● ACTIVITY: Using the entries below, copy exactly each line from the line with "R4: 3.6k (SCL, VS) -> 3.6k (SDA, VS)" up to and including the line with "U1 pin PB4: BUF -> SDA", with every picture left out.

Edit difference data
┌──

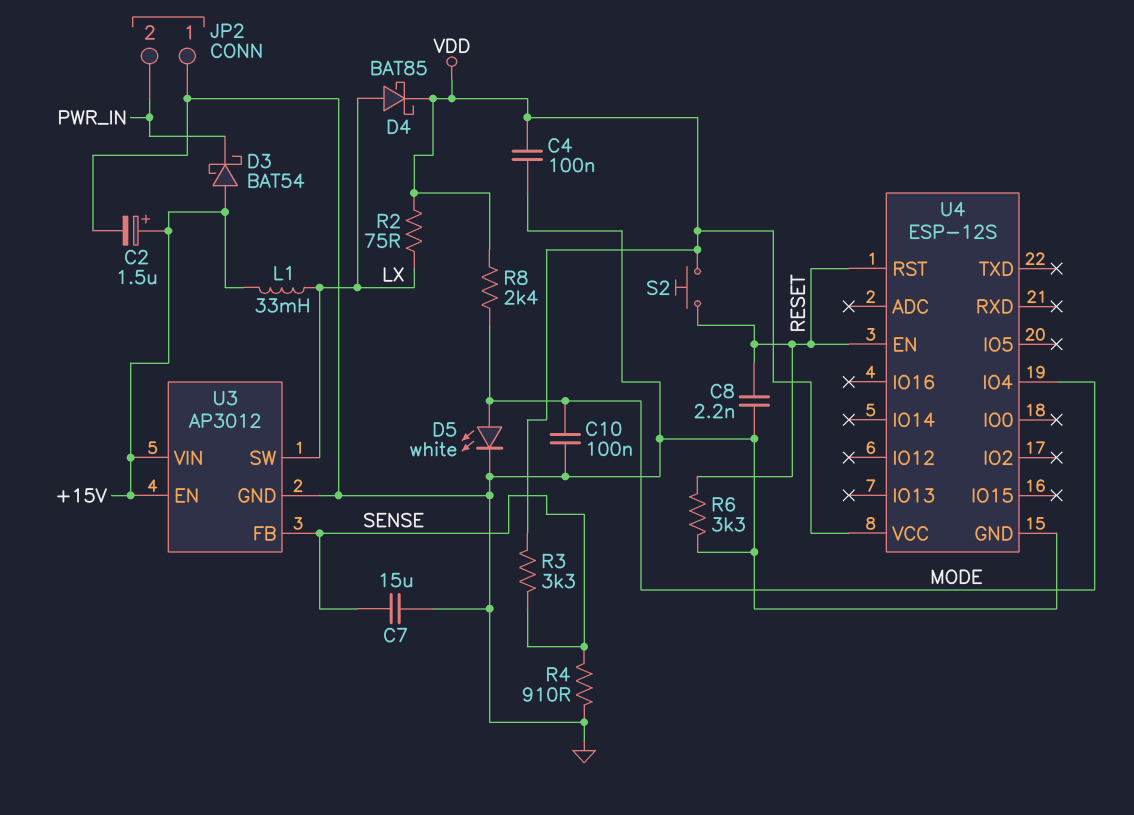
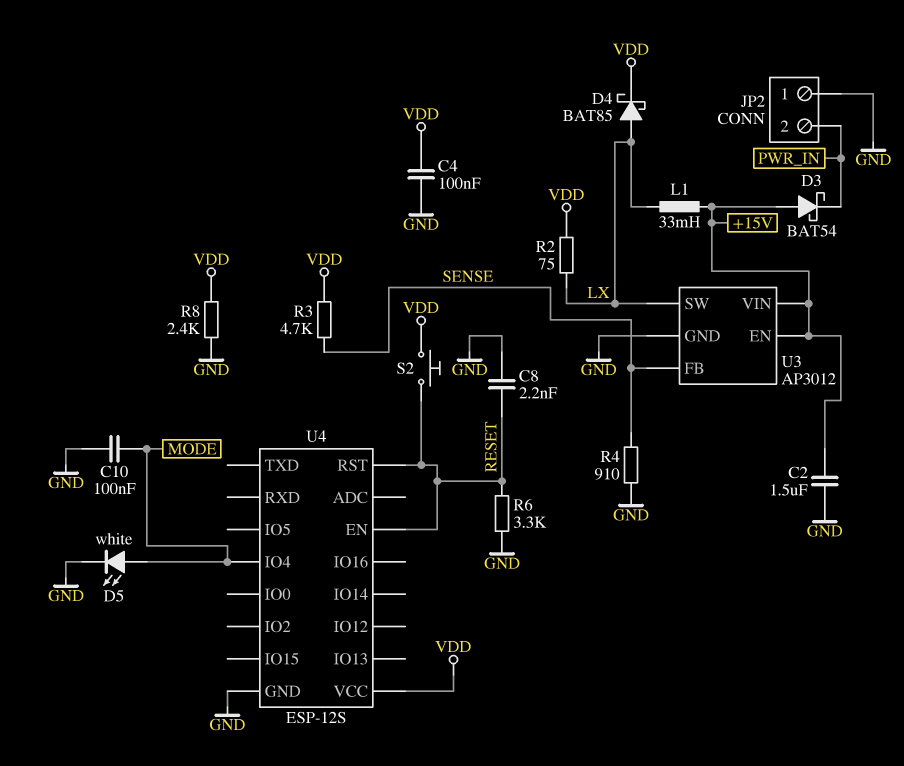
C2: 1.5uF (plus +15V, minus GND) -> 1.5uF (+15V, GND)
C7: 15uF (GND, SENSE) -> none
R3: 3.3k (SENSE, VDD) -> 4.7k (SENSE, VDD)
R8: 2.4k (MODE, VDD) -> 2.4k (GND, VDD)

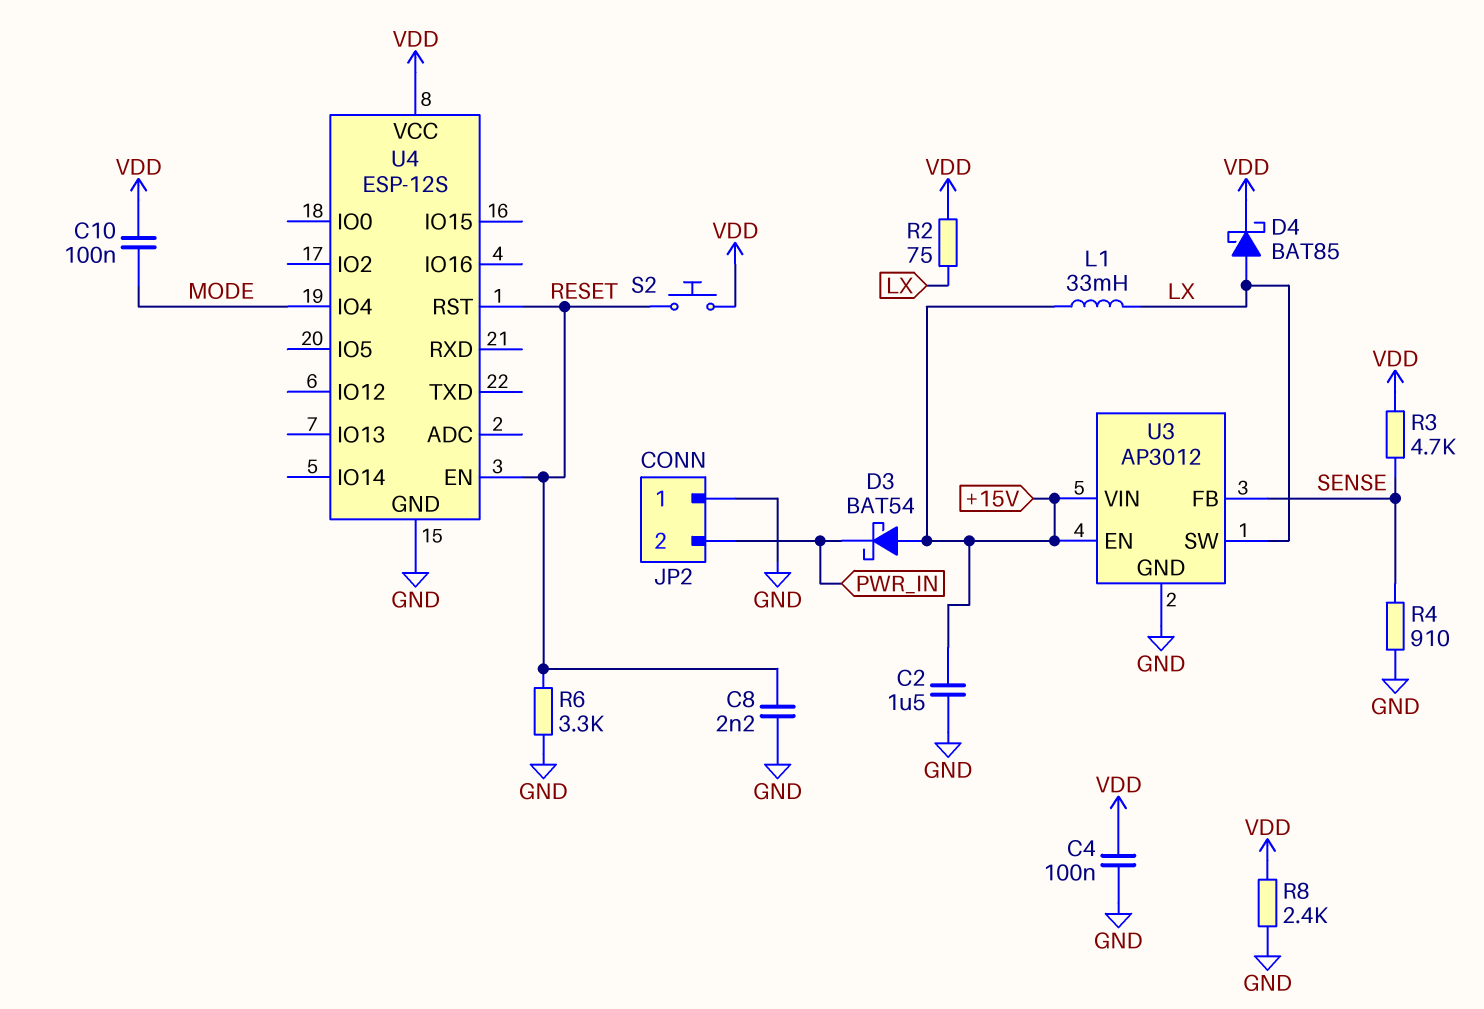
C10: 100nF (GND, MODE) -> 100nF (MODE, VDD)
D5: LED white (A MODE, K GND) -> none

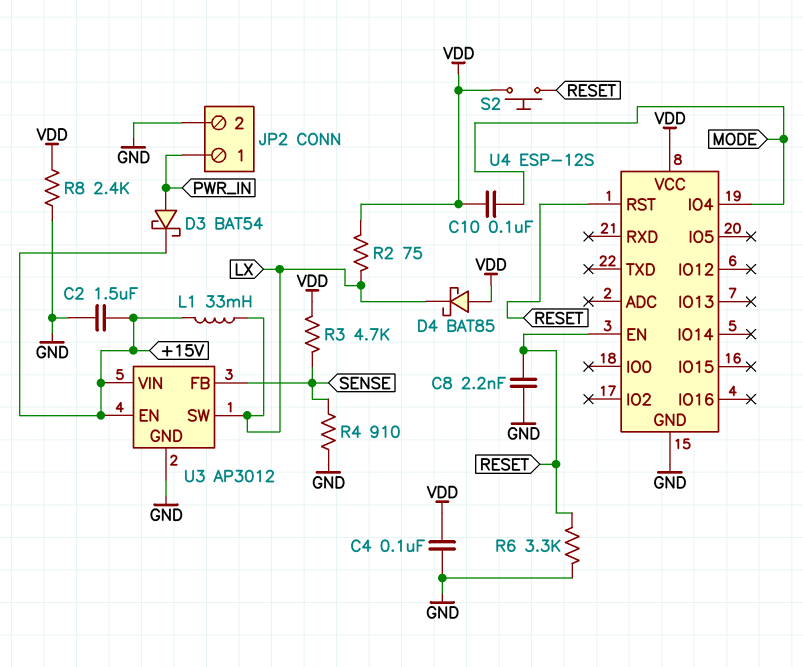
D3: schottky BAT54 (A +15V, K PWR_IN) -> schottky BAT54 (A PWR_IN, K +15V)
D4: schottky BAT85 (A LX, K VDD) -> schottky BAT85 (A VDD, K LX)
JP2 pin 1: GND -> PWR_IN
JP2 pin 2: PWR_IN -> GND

└──
┌──

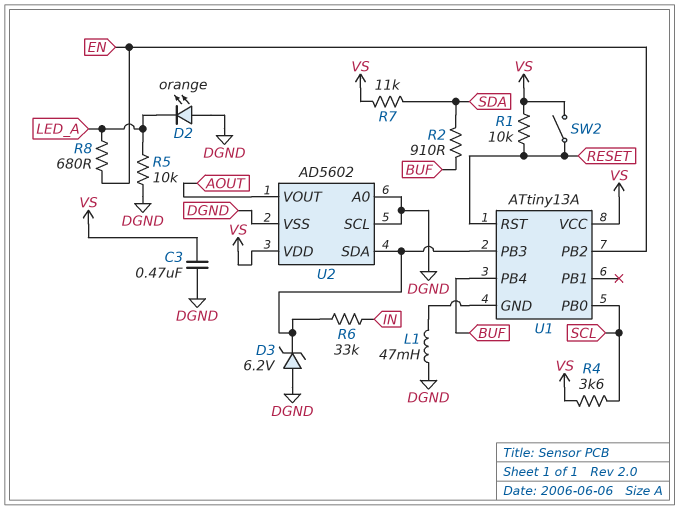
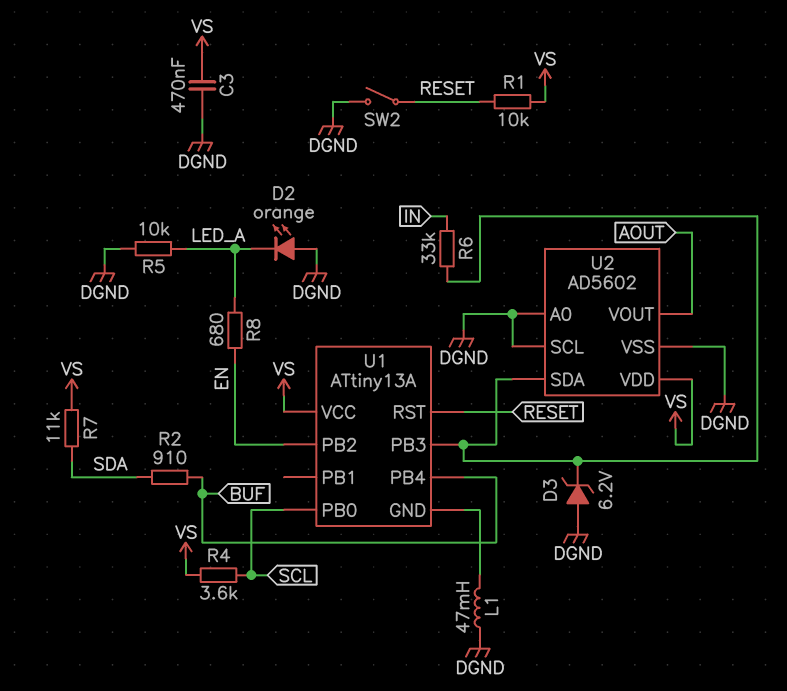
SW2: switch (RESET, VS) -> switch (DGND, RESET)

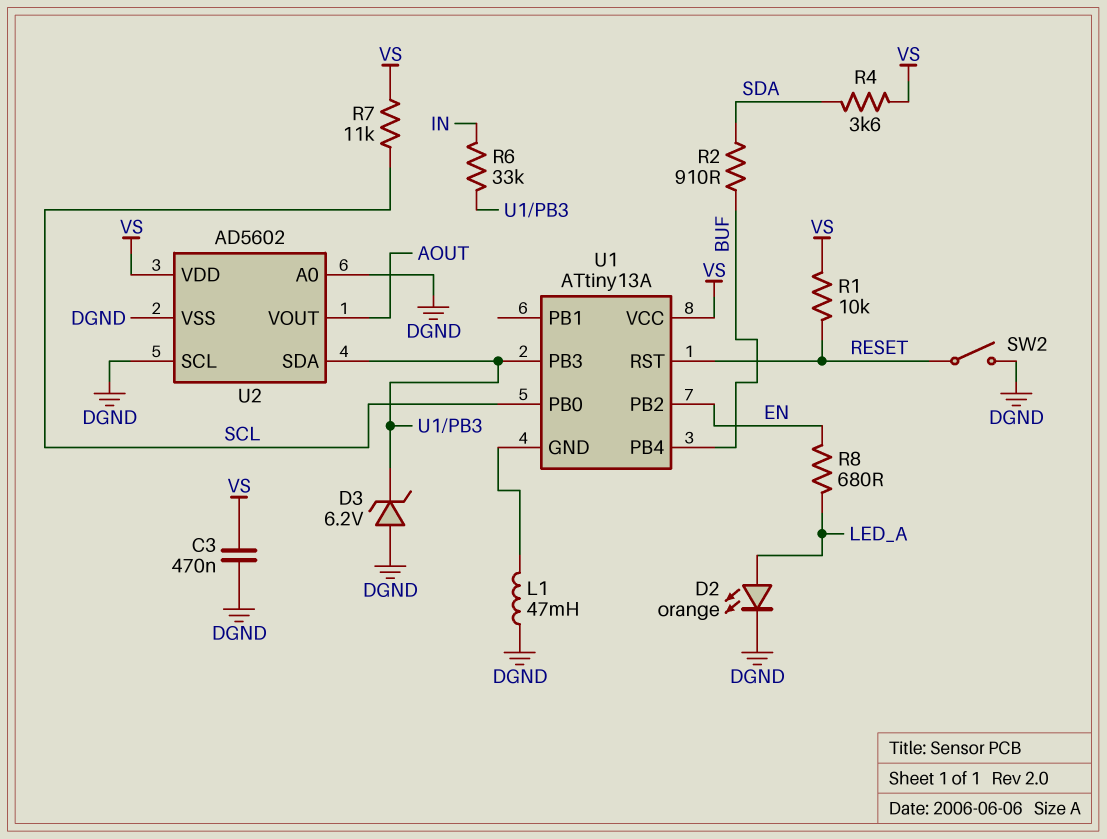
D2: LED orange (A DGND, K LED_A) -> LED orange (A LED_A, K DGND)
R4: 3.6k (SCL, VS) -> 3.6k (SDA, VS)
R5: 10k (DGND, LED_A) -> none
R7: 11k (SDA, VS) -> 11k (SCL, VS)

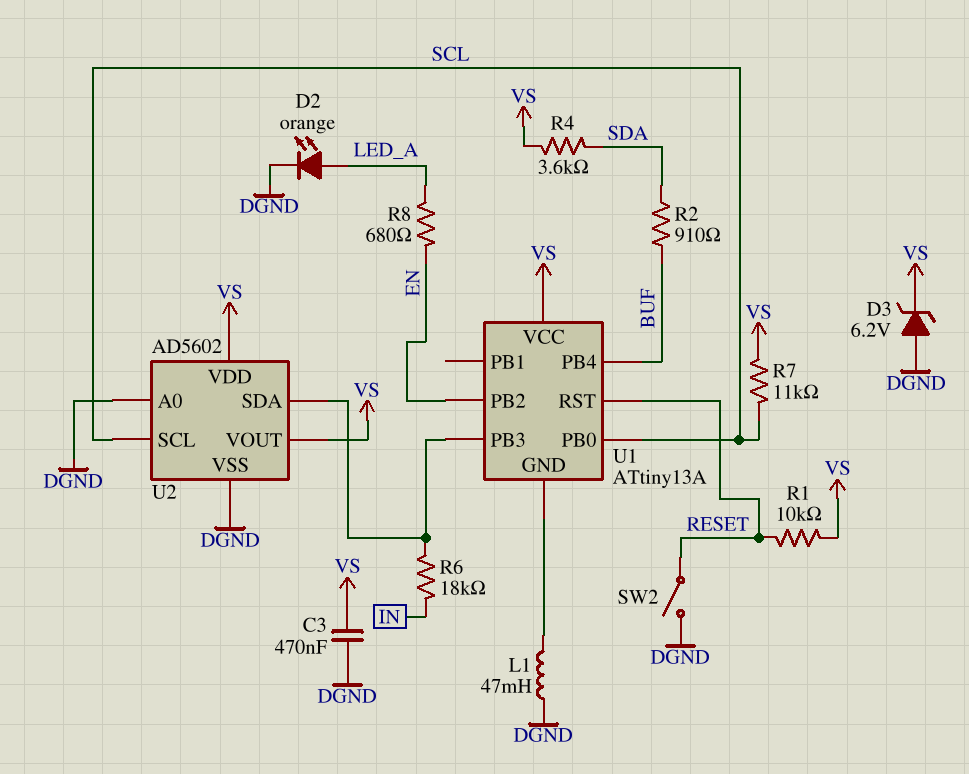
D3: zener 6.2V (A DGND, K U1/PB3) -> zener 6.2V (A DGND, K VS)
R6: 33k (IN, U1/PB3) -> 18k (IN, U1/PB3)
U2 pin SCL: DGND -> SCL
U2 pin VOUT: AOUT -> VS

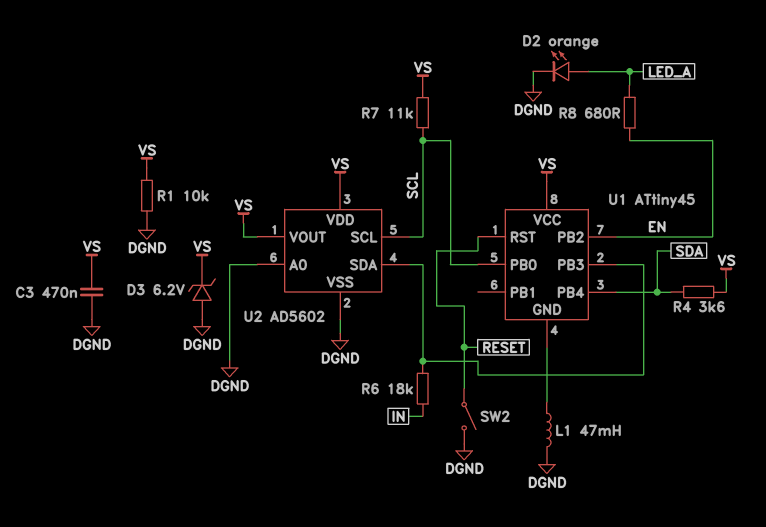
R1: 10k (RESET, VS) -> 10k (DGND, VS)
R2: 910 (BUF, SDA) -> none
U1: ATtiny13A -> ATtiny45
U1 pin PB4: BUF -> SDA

└──

● SOLUTION FOR THIS TASK:
R4: 3.6k (SCL, VS) -> 3.6k (SDA, VS)
R5: 10k (DGND, LED_A) -> none
R7: 11k (SDA, VS) -> 11k (SCL, VS)

D3: zener 6.2V (A DGND, K U1/PB3) -> zener 6.2V (A DGND, K VS)
R6: 33k (IN, U1/PB3) -> 18k (IN, U1/PB3)
U2 pin SCL: DGND -> SCL
U2 pin VOUT: AOUT -> VS

R1: 10k (RESET, VS) -> 10k (DGND, VS)
R2: 910 (BUF, SDA) -> none
U1: ATtiny13A -> ATtiny45
U1 pin PB4: BUF -> SDA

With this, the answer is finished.